> _Exercise details_: Your copy should match the records below word for word and contain no pictures.

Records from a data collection
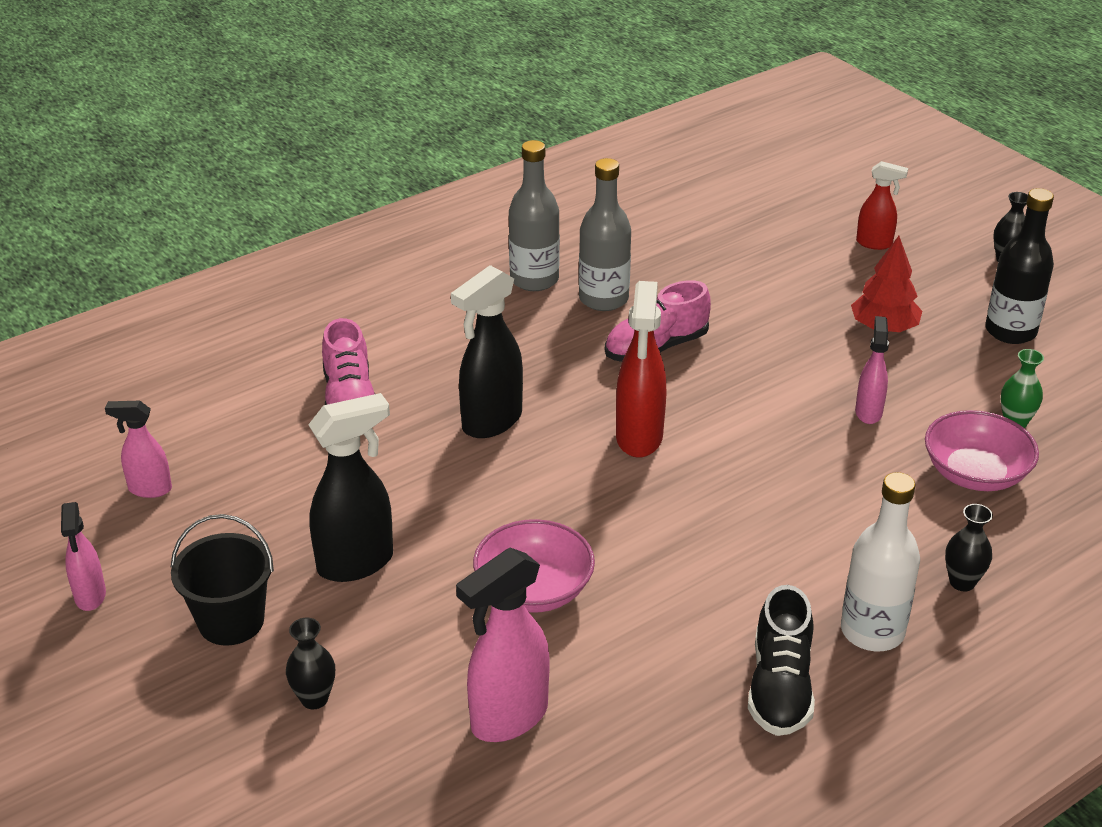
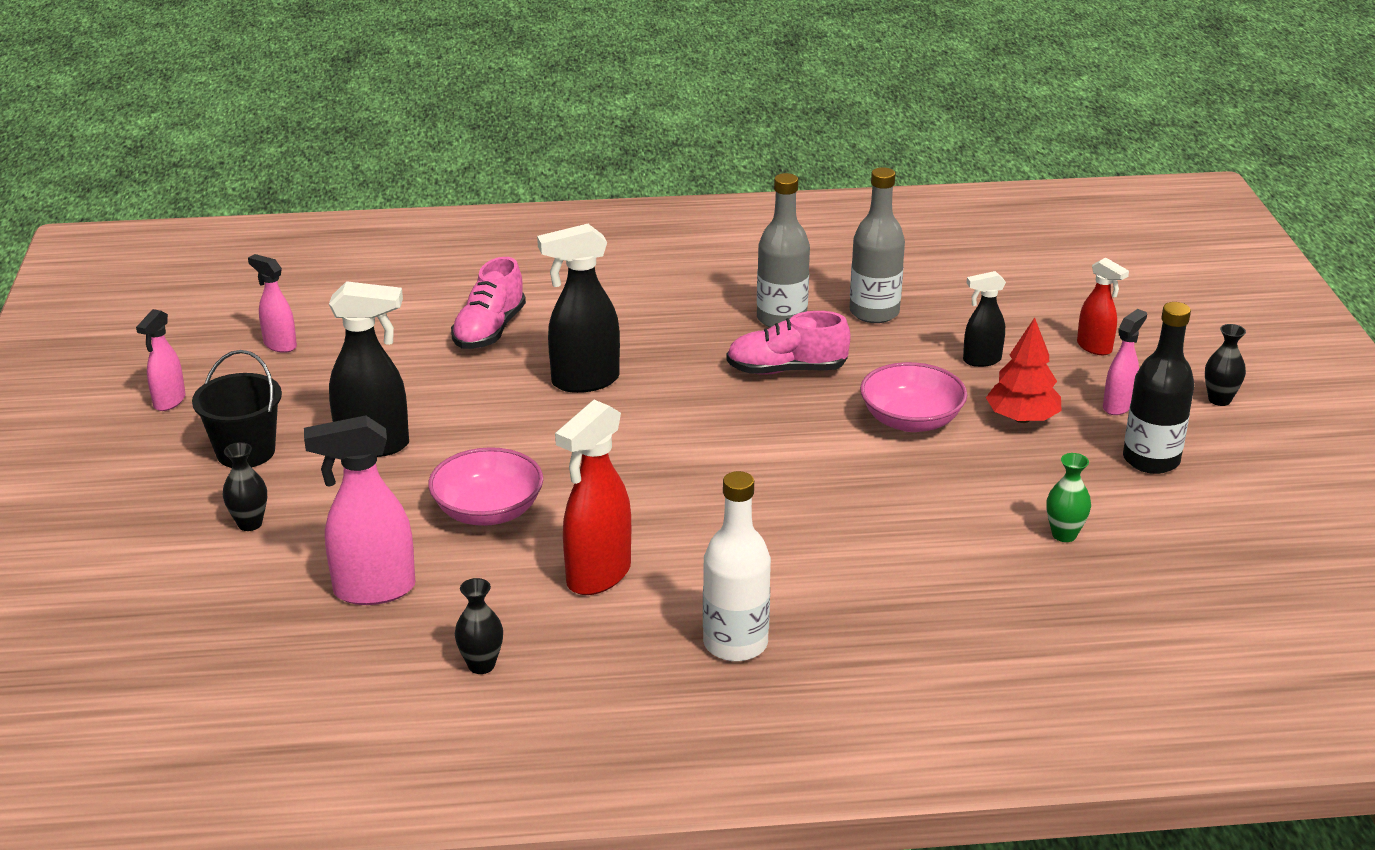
camera: 30 degrees right, 5 degrees down
(534, 280) = (736, 287): grey bottle -> grey bottle (874, 312)
(639, 438) = (694, 433): red spray bottle -> red spray bottle (597, 576)
(780, 687) = (609, 652): black shoe -> none
(802, 284) = (981, 360): none -> black spray bottle
(868, 412) = (927, 480): pink spray bottle -> pink spray bottle (1118, 406)
(962, 582) = (861, 638): black vase -> black vase (481, 665)
(975, 473) = (974, 561): pink bowl -> pink bowl (911, 420)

> _Output of the task_:
camera: 30 degrees right, 5 degrees down
(534, 280) = (736, 287): grey bottle -> grey bottle (874, 312)
(639, 438) = (694, 433): red spray bottle -> red spray bottle (597, 576)
(780, 687) = (609, 652): black shoe -> none
(802, 284) = (981, 360): none -> black spray bottle
(868, 412) = (927, 480): pink spray bottle -> pink spray bottle (1118, 406)
(962, 582) = (861, 638): black vase -> black vase (481, 665)
(975, 473) = (974, 561): pink bowl -> pink bowl (911, 420)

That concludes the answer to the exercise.